#### Your instructions
When you set down the entries, keep every word exactly as it is but drop the pictures.

#### Data records

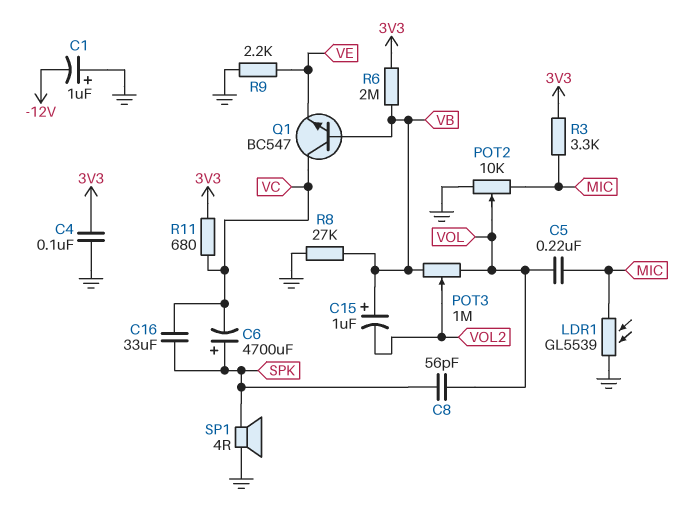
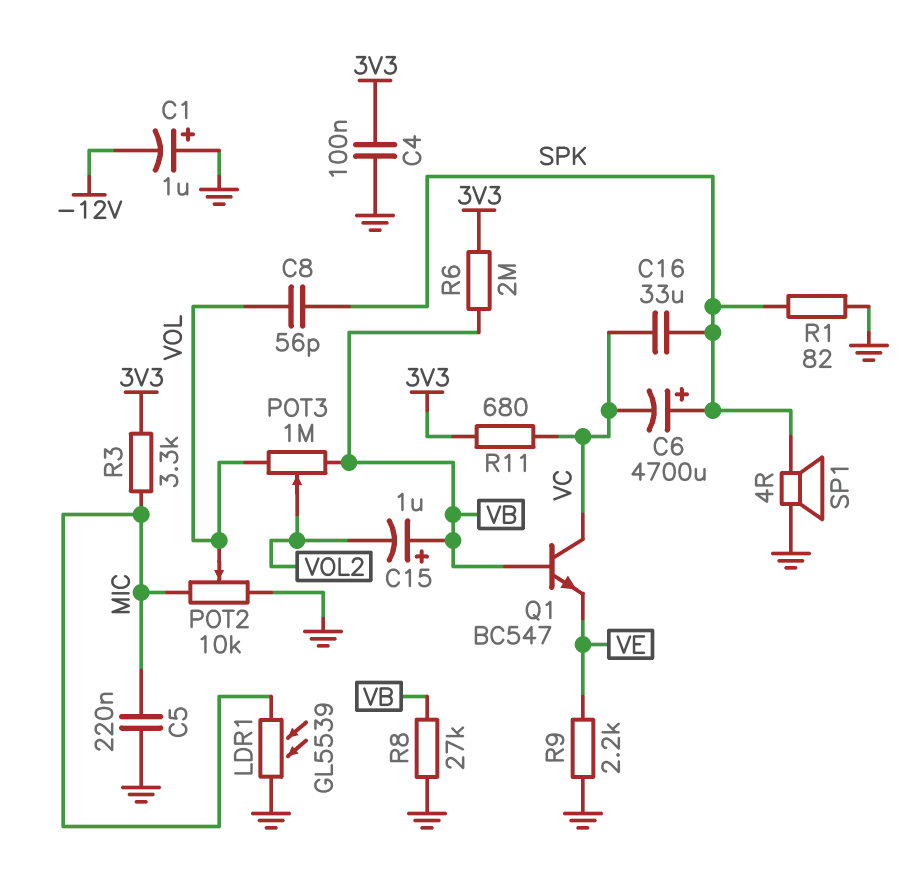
C5: 220nF (MIC, VOL) -> 220nF (GND, MIC)
R1: none -> 82 (GND, SPK)

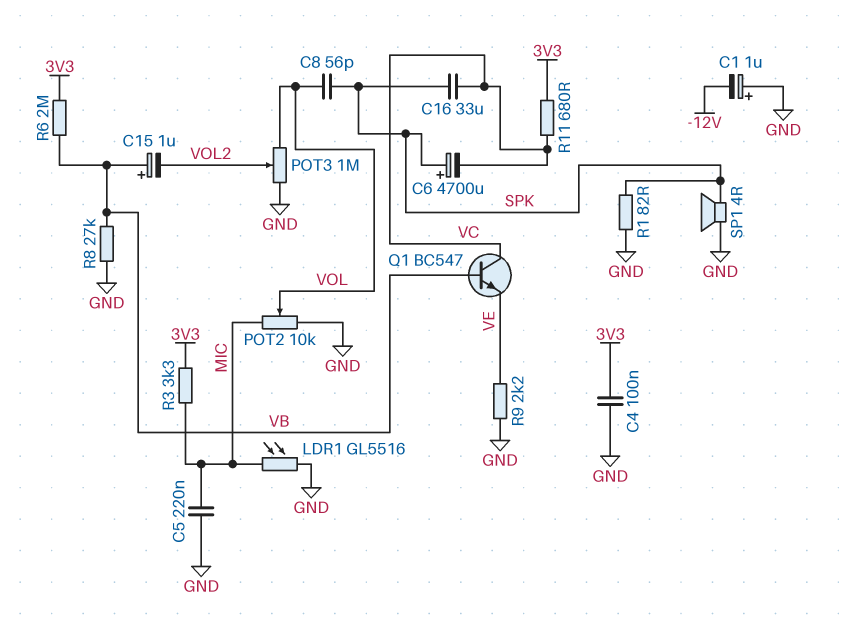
LDR1: GL5539 (GND, MIC) -> GL5516 (GND, MIC)
POT3: 1M (VB, VOL, wiper VOL2) -> 1M (GND, VOL, wiper VOL2)

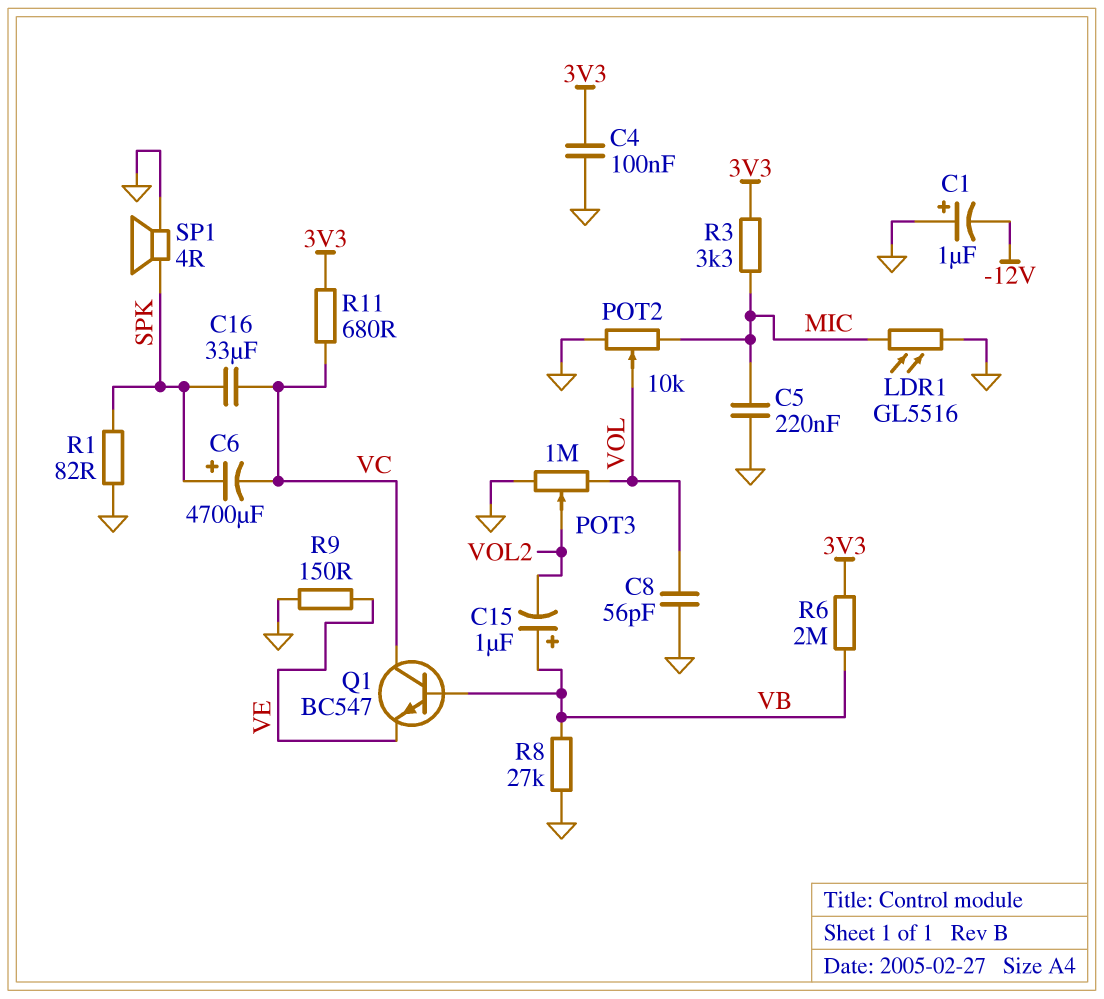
C8: 56pF (SPK, VOL) -> 56pF (GND, VOL)
R9: 2.2k (GND, VE) -> 150 (GND, VE)

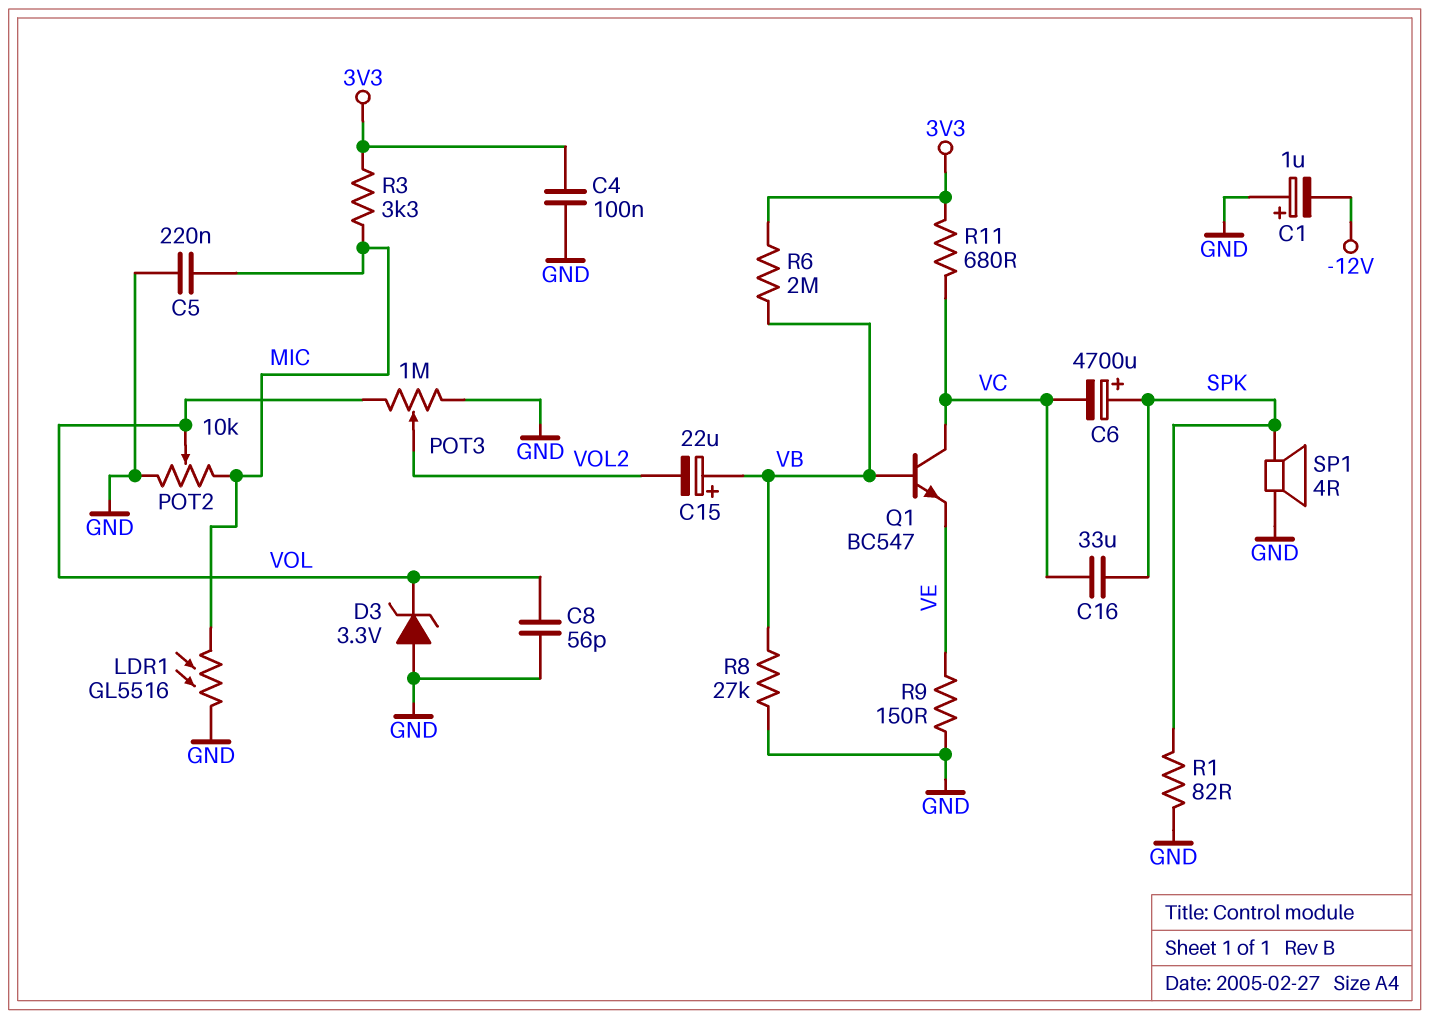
C15: 1uF (plus VB, minus VOL2) -> 22uF (plus VB, minus VOL2)
D3: none -> zener 3.3V (A GND, K VOL)

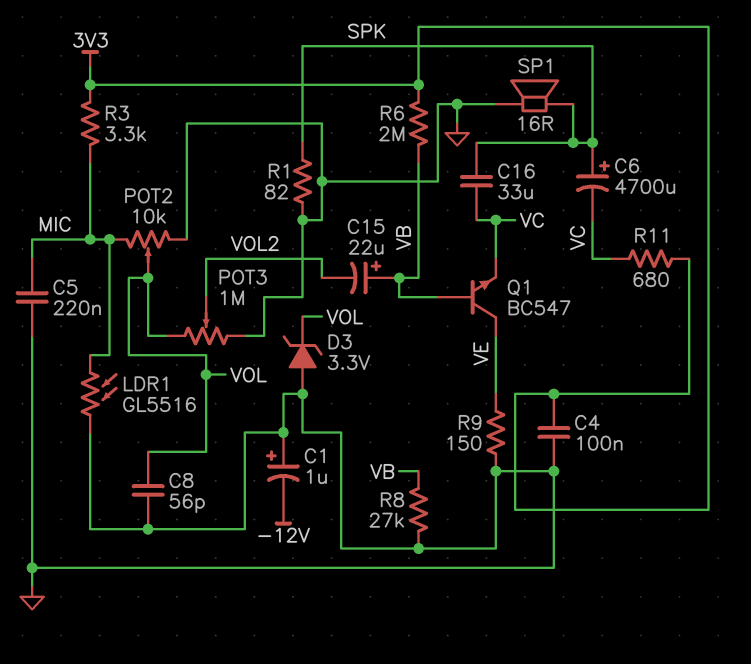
Q1: NPN BC547 (B VB, C VC, E VE) -> NPN BC547 (B VB, C VE, E VC)
SP1: speaker 4R (GND, SPK) -> speaker 16R (GND, SPK)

#### Reply to the exercise
C5: 220nF (MIC, VOL) -> 220nF (GND, MIC)
R1: none -> 82 (GND, SPK)

LDR1: GL5539 (GND, MIC) -> GL5516 (GND, MIC)
POT3: 1M (VB, VOL, wiper VOL2) -> 1M (GND, VOL, wiper VOL2)

C8: 56pF (SPK, VOL) -> 56pF (GND, VOL)
R9: 2.2k (GND, VE) -> 150 (GND, VE)

C15: 1uF (plus VB, minus VOL2) -> 22uF (plus VB, minus VOL2)
D3: none -> zener 3.3V (A GND, K VOL)

Q1: NPN BC547 (B VB, C VC, E VE) -> NPN BC547 (B VB, C VE, E VC)
SP1: speaker 4R (GND, SPK) -> speaker 16R (GND, SPK)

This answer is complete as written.